### [TASK STATEMENT]
Copy every line of the records below that holds the word "orange".

(Geometric shape edit sequences)

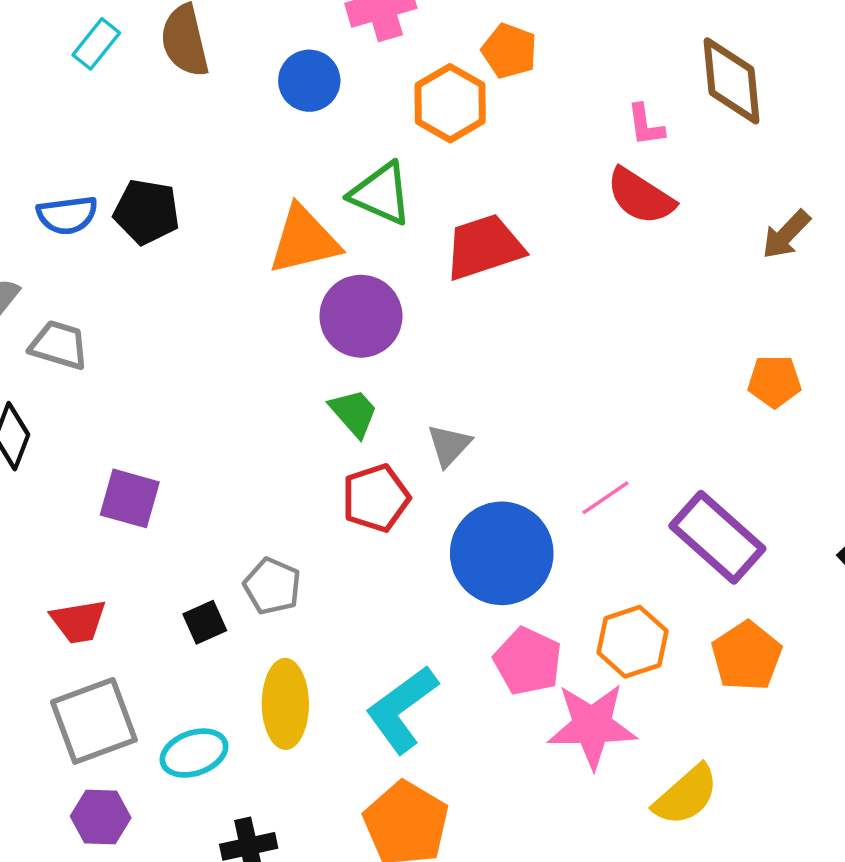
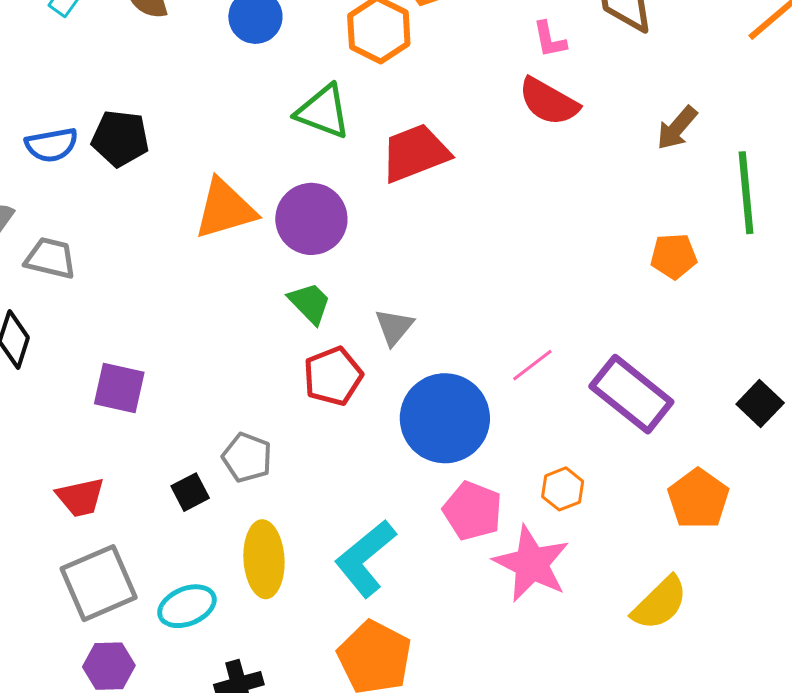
orange triangle: (304, 240) -> (225, 209), moved
orange hexagon: (632, 642) -> (563, 489), size x0.7
orange pentagon: (747, 656) -> (698, 499), moved
pink star: (592, 726) -> (531, 564), turned 30
yellow semicircle: (686, 795) -> (660, 603), moved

### [TASK RESPONSE]
orange triangle: (304, 240) -> (225, 209), moved
orange hexagon: (632, 642) -> (563, 489), size x0.7
orange pentagon: (747, 656) -> (698, 499), moved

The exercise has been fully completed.